══ Material provided

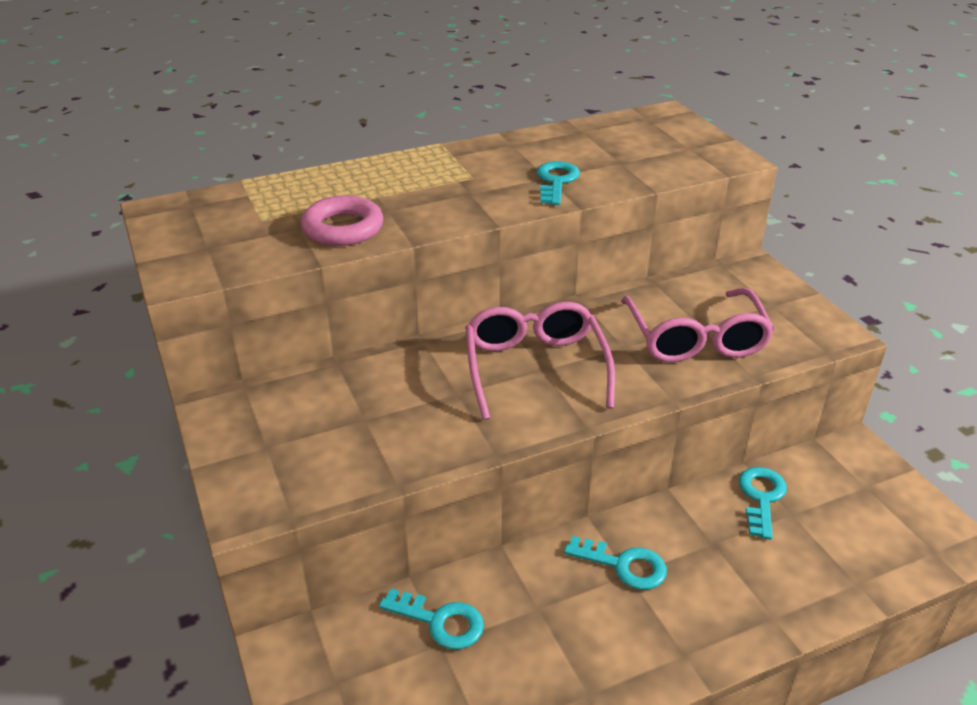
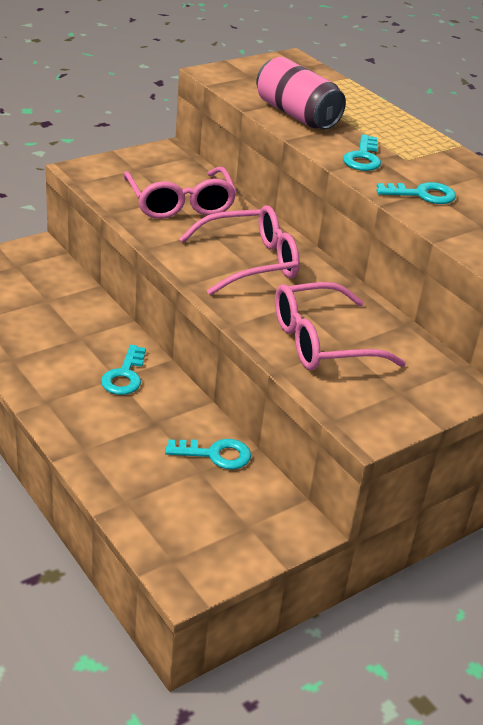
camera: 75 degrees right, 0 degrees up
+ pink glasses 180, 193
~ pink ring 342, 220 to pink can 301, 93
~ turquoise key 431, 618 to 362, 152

════

## [Goal of the exercise]
Every line above in which the word "pink" occurs is to be copied.

## [Answer section]
+ pink glasses 180, 193
~ pink ring 342, 220 to pink can 301, 93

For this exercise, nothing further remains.